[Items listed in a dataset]
------------------------------------------------------------------------
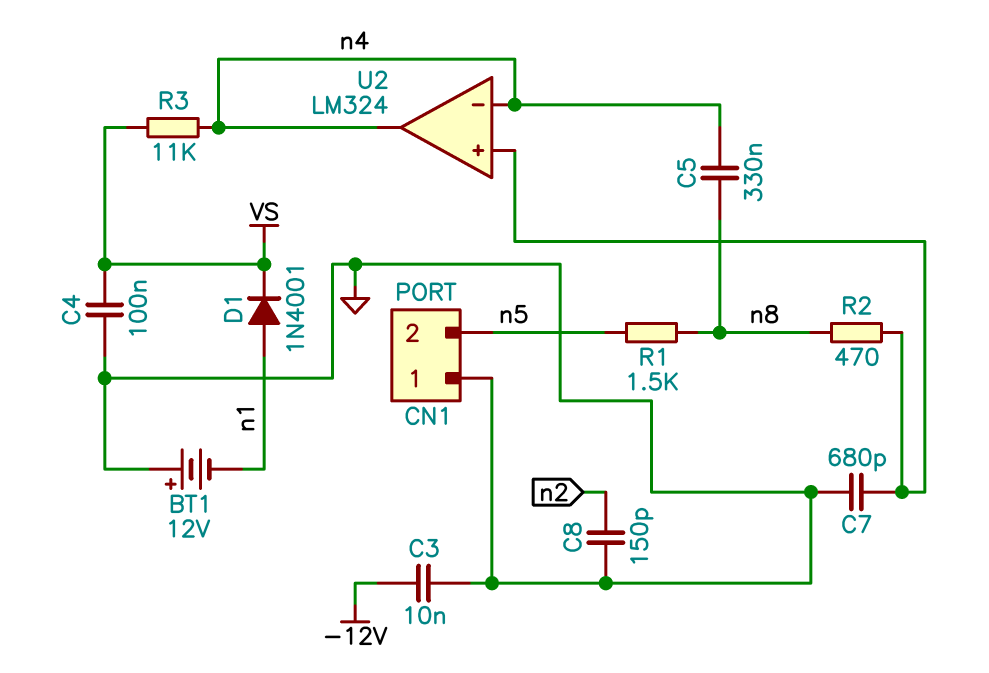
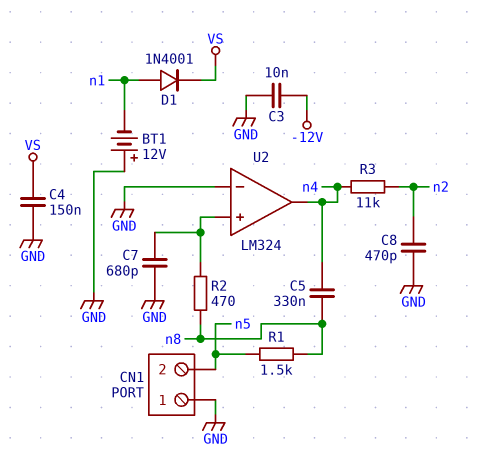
C4: 100nF (GND, VS) -> 150nF (GND, VS)
C8: 150pF (GND, n2) -> 470pF (GND, n2)
R3: 11k (VS, n4) -> 11k (n2, n4)
U2 pin in-: n4 -> GND

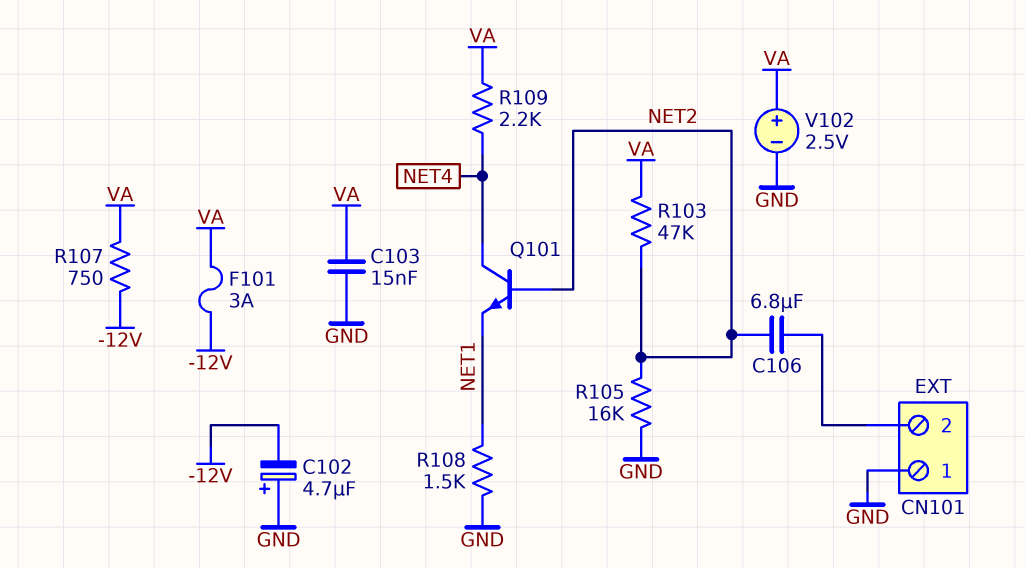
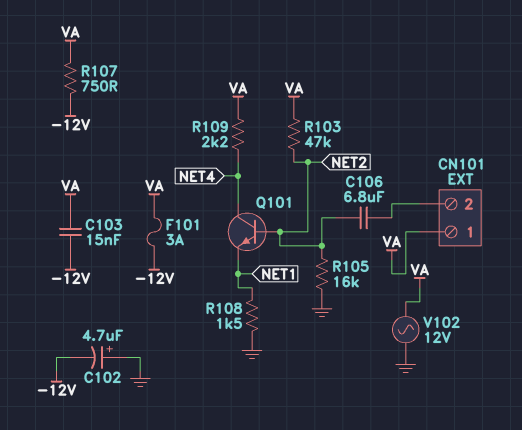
C103: 15nF (GND, VA) -> 15nF (-12V, VA)
CN101 pin 1: GND -> VA
V102: 2.5V (plus VA, minus GND) -> AC 12V (GND, VA)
------------------------------------------------------------------------
**WHAT THE EXERCISE ASKS**
Take the line with "C8: 150pF (GND, n2) -> 470pF (GND, n2)" as the first line and the last line of the records above as the final one; reproduce exactly the lines between them, both included, without pictures.

**ANSWER TO THIS PROBLEM**
C8: 150pF (GND, n2) -> 470pF (GND, n2)
R3: 11k (VS, n4) -> 11k (n2, n4)
U2 pin in-: n4 -> GND

C103: 15nF (GND, VA) -> 15nF (-12V, VA)
CN101 pin 1: GND -> VA
V102: 2.5V (plus VA, minus GND) -> AC 12V (GND, VA)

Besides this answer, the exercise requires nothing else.